[Edit tracking data]
:::

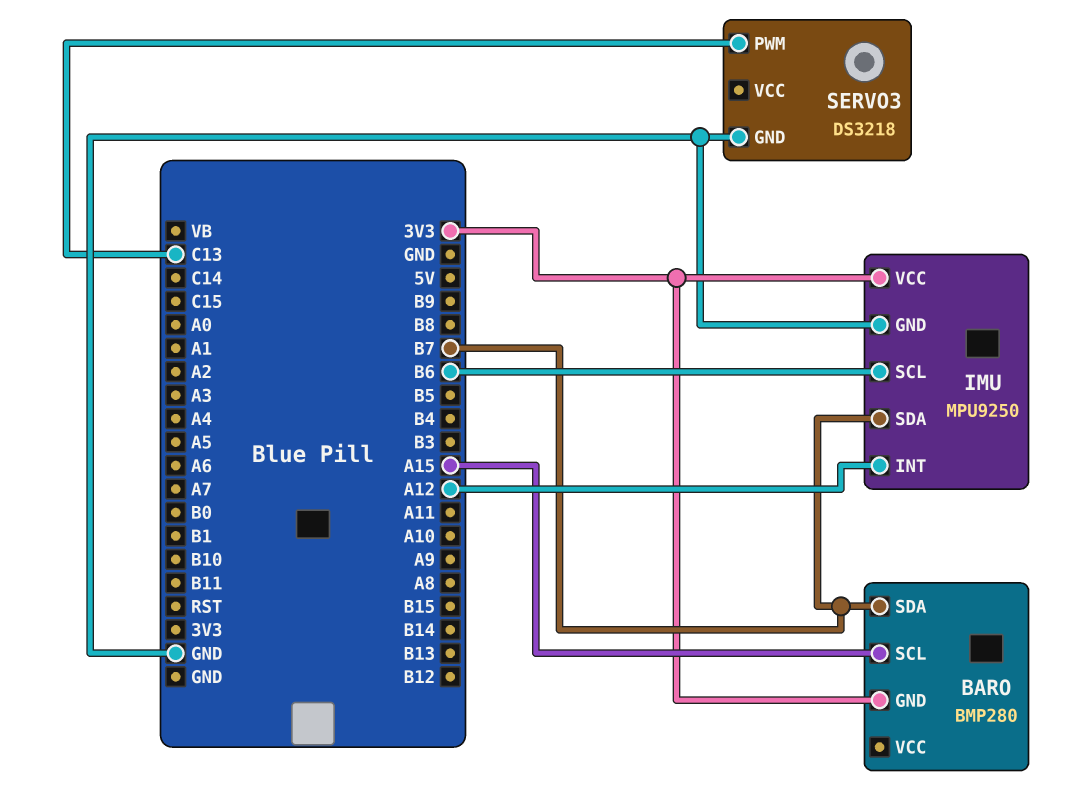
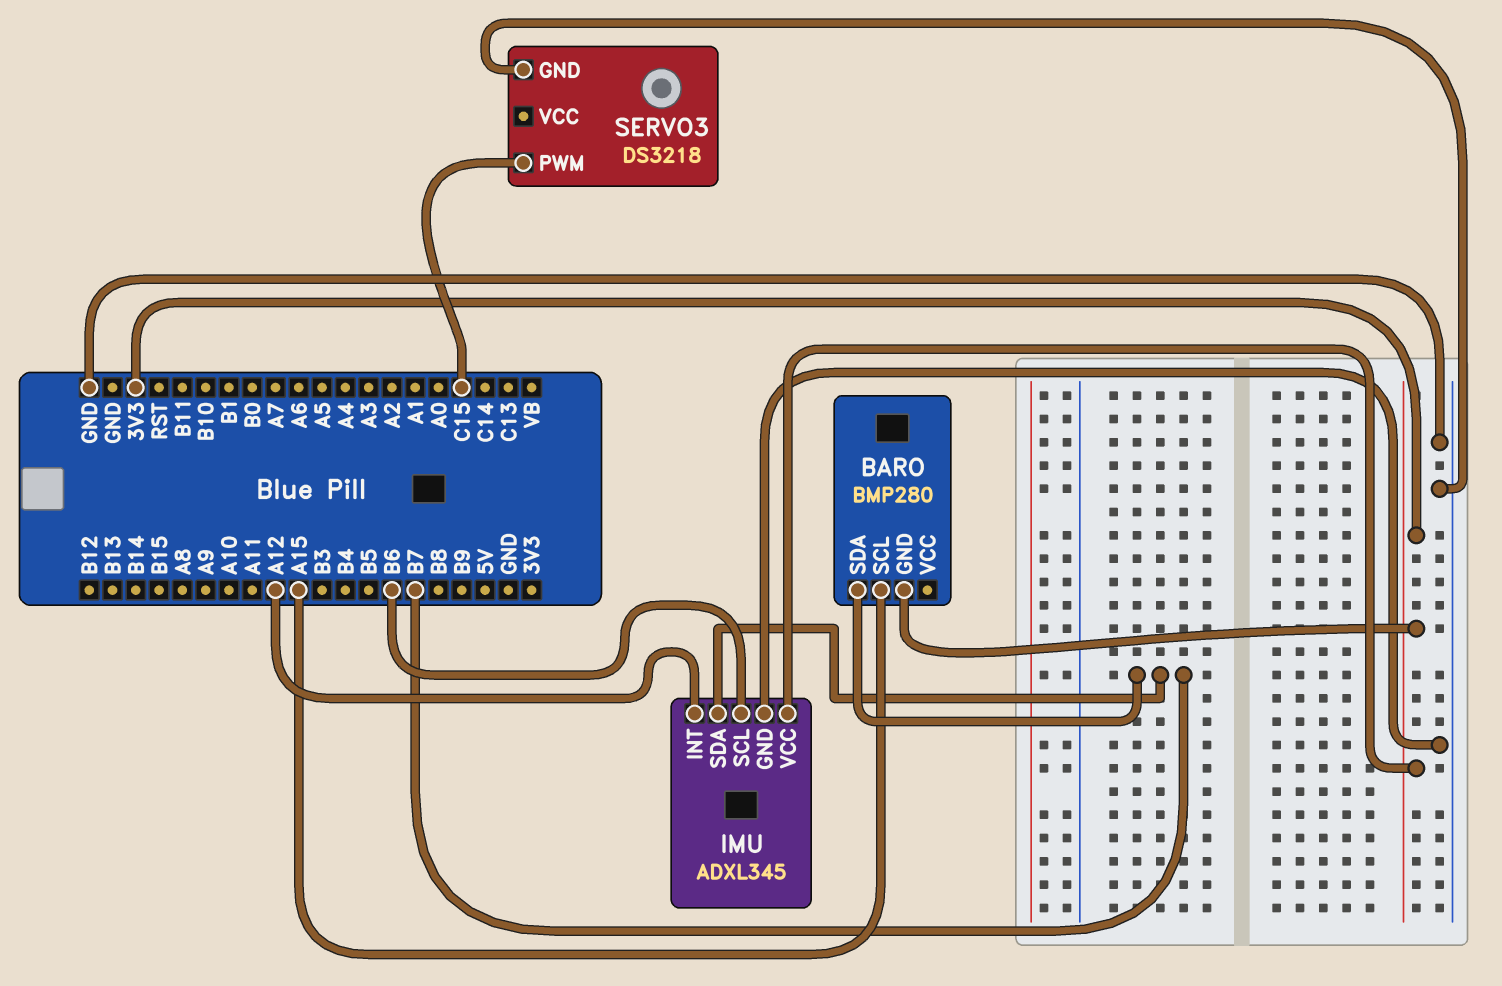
IMU: MPU9250 -> ADXL345
SERVO3 pin PWM: C13 -> C15

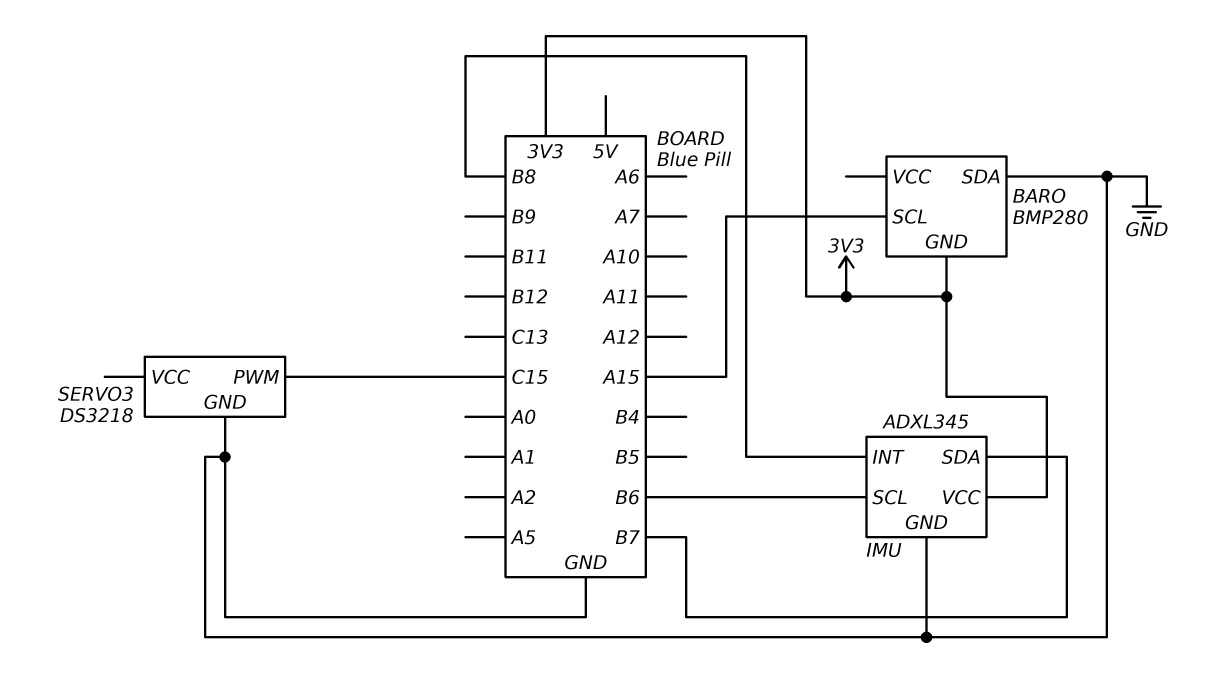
BARO pin SDA: B7 -> GND
IMU pin INT: A12 -> B8

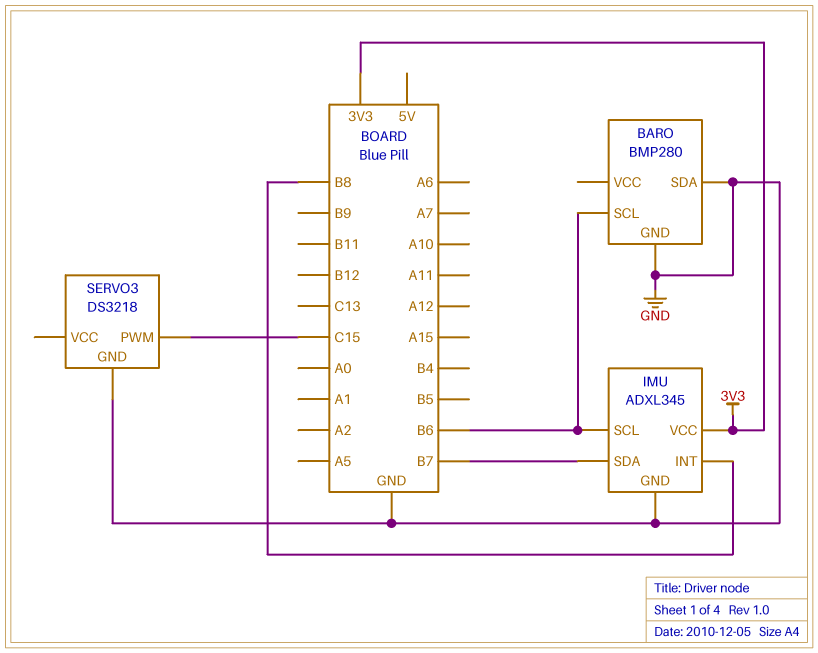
BARO pin GND: 3V3 -> GND
BARO pin SCL: A15 -> B6

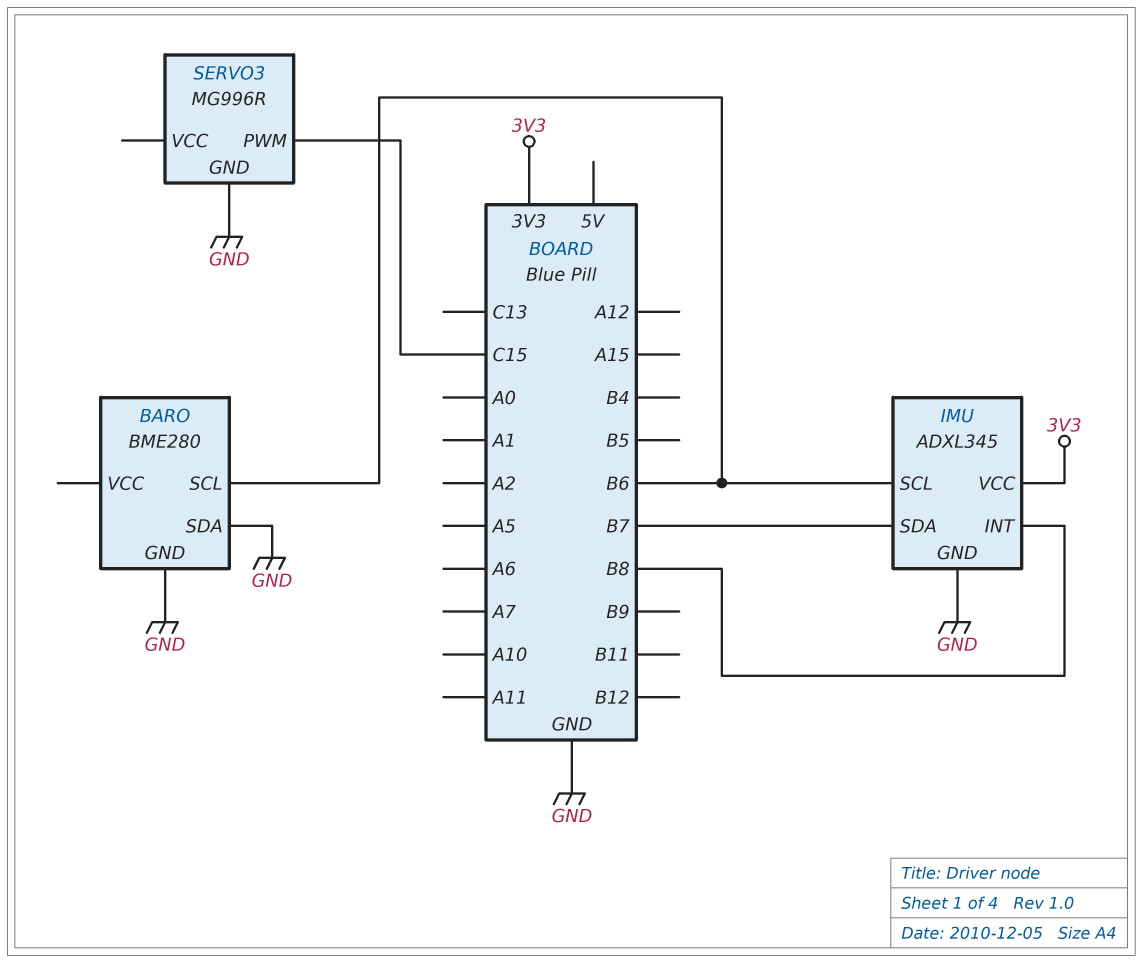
BARO: BMP280 -> BME280
SERVO3: DS3218 -> MG996R

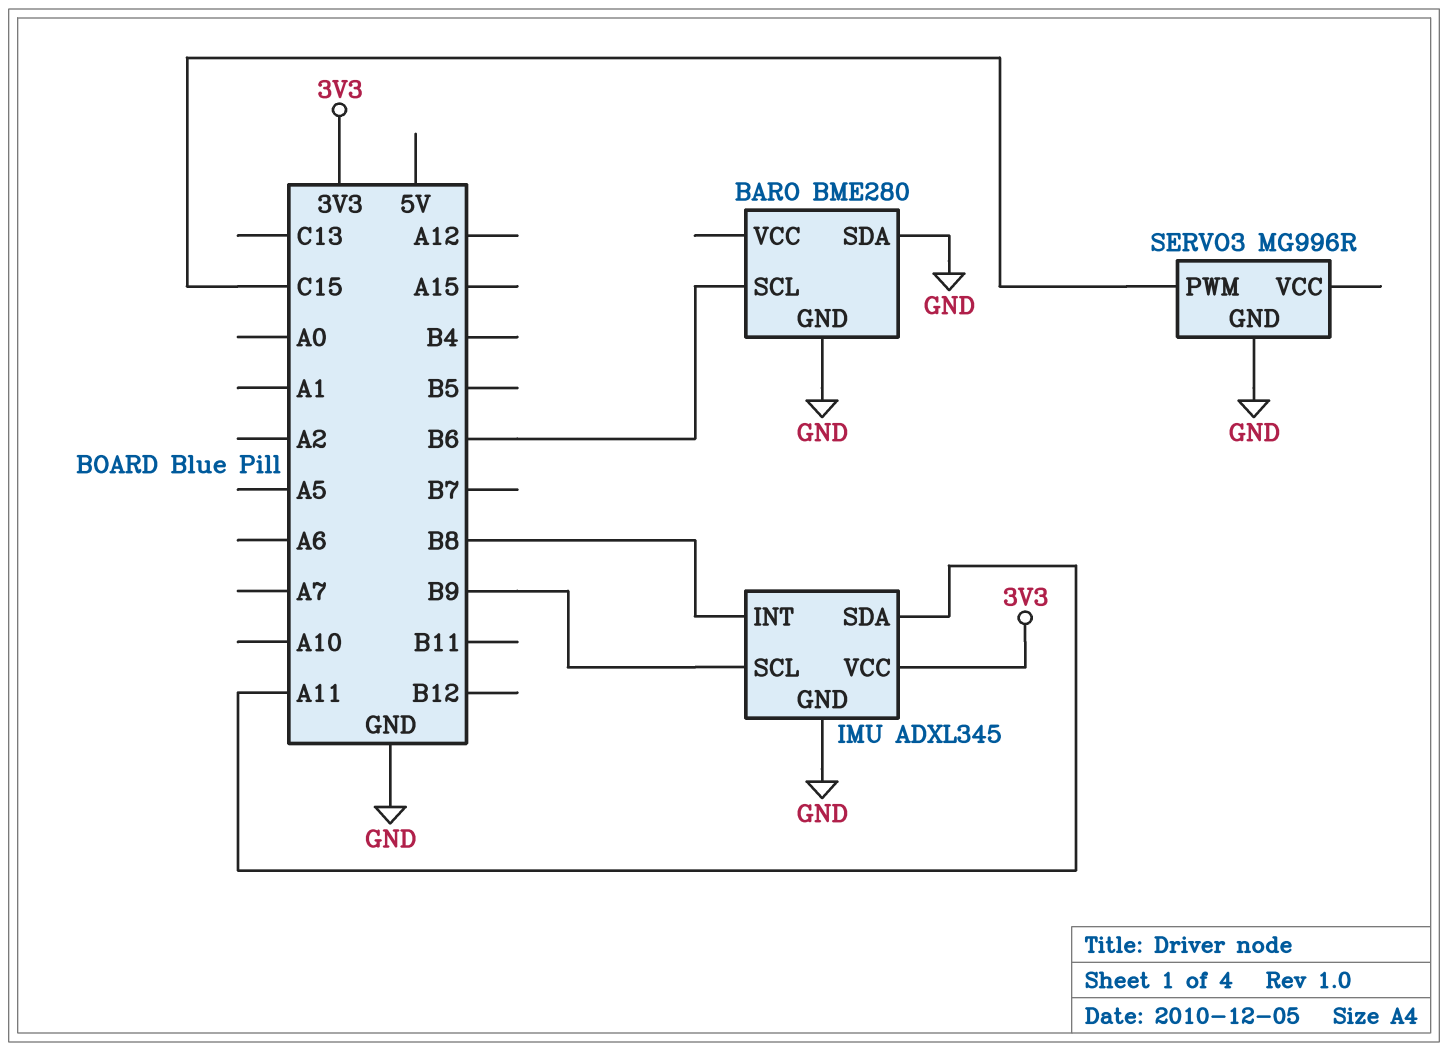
IMU pin SCL: B6 -> B9
IMU pin SDA: B7 -> A11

:::

— Exercise objective —
If a line of the data contains "BARO", copy it out.

— Problem solution —
BARO pin SDA: B7 -> GND
BARO pin GND: 3V3 -> GND
BARO pin SCL: A15 -> B6
BARO: BMP280 -> BME280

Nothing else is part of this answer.